Work instruction =
Every record, apart from its pictures, should be repeated exactly.
----------
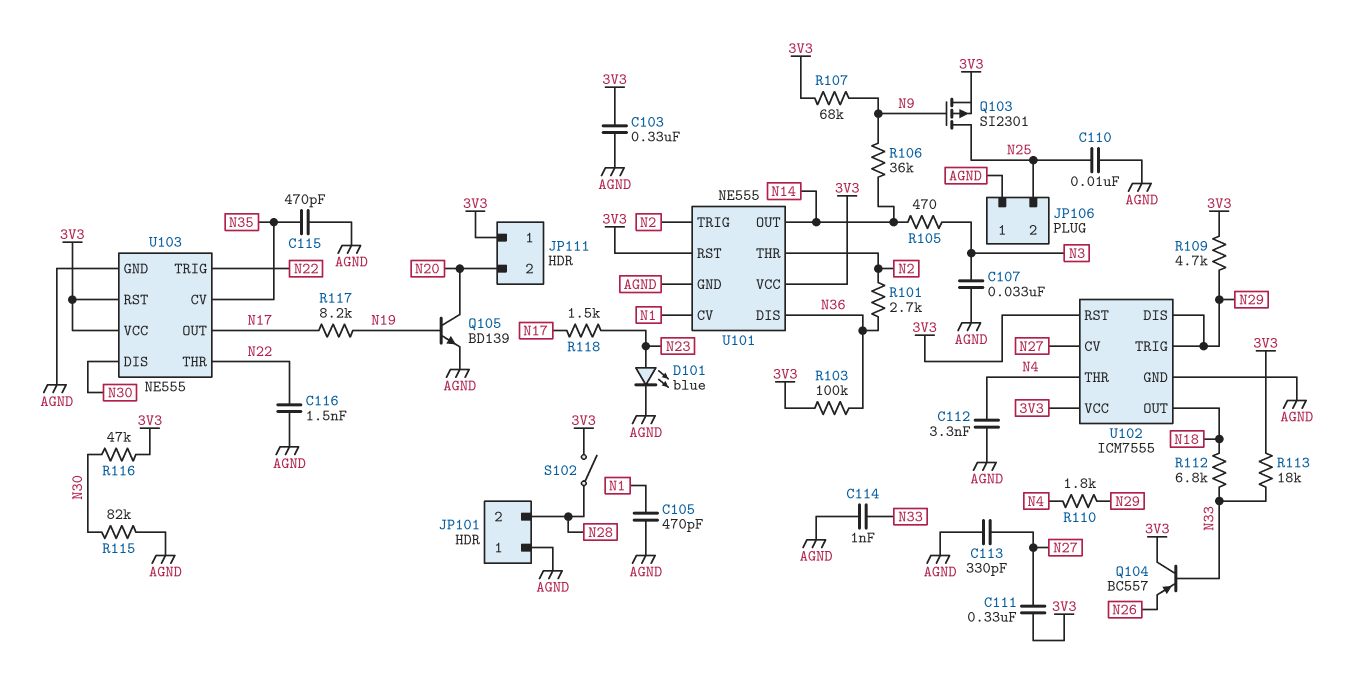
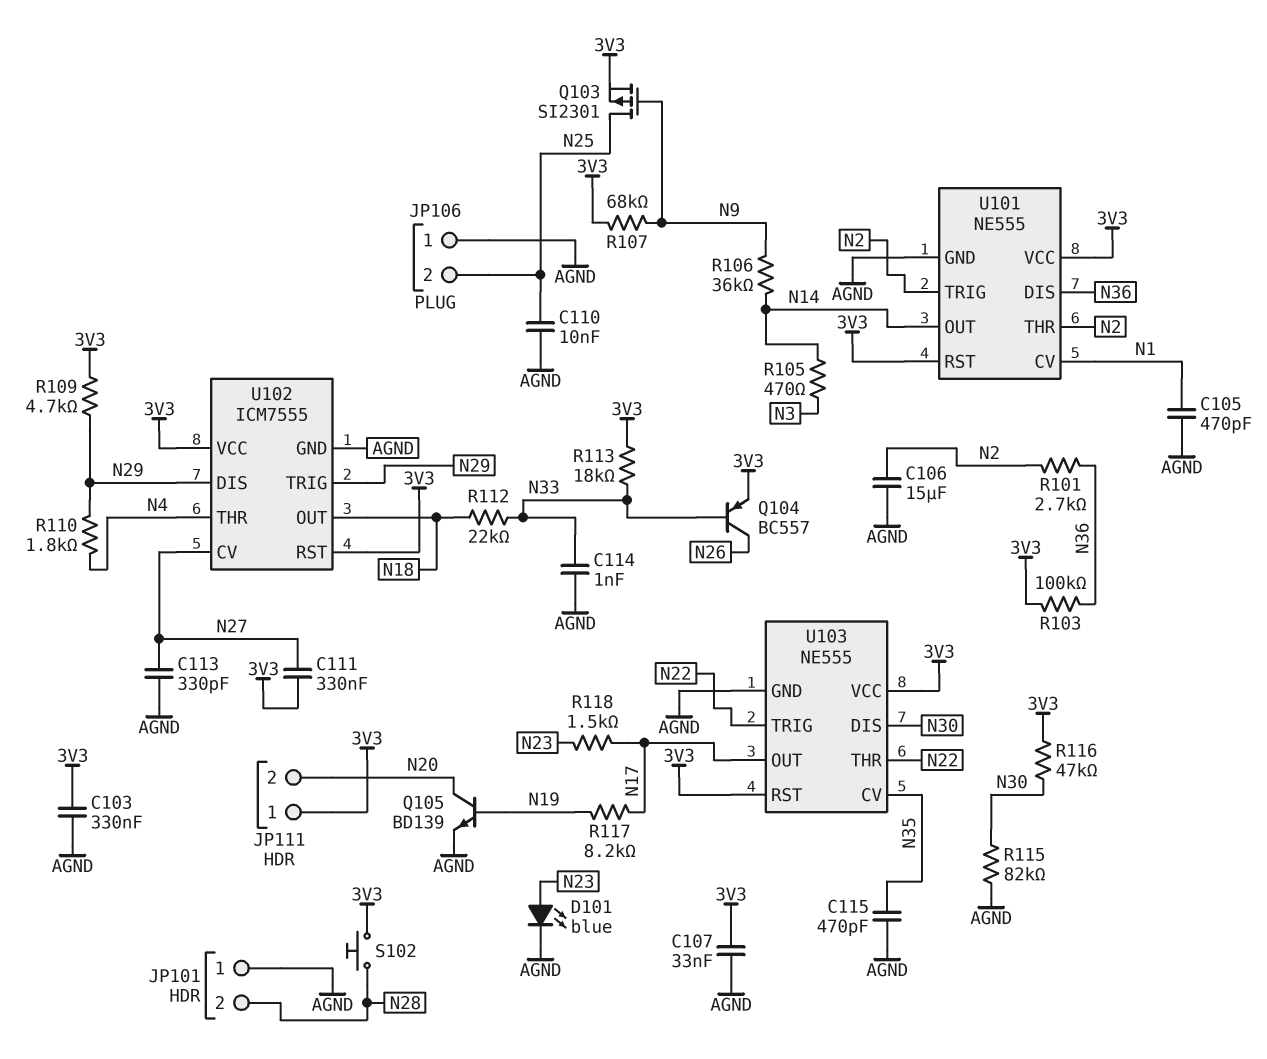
C106: none -> 15uF (AGND, N2)
C107: 33nF (AGND, N3) -> 33nF (3V3, AGND)
C112: 3.3nF (AGND, N4) -> none
C116: 1.5nF (AGND, N22) -> none
Q104: PNP BC557 (B N33, C 3V3, E N26) -> PNP BC557 (B N33, C N26, E 3V3)
R112: 6.8k (N18, N33) -> 22k (N18, N33)
S102: switch (3V3, N28) -> button (3V3, N28)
----------
Reply =
C106: none -> 15uF (AGND, N2)
C107: 33nF (AGND, N3) -> 33nF (3V3, AGND)
C112: 3.3nF (AGND, N4) -> none
C116: 1.5nF (AGND, N22) -> none
Q104: PNP BC557 (B N33, C 3V3, E N26) -> PNP BC557 (B N33, C N26, E 3V3)
R112: 6.8k (N18, N33) -> 22k (N18, N33)
S102: switch (3V3, N28) -> button (3V3, N28)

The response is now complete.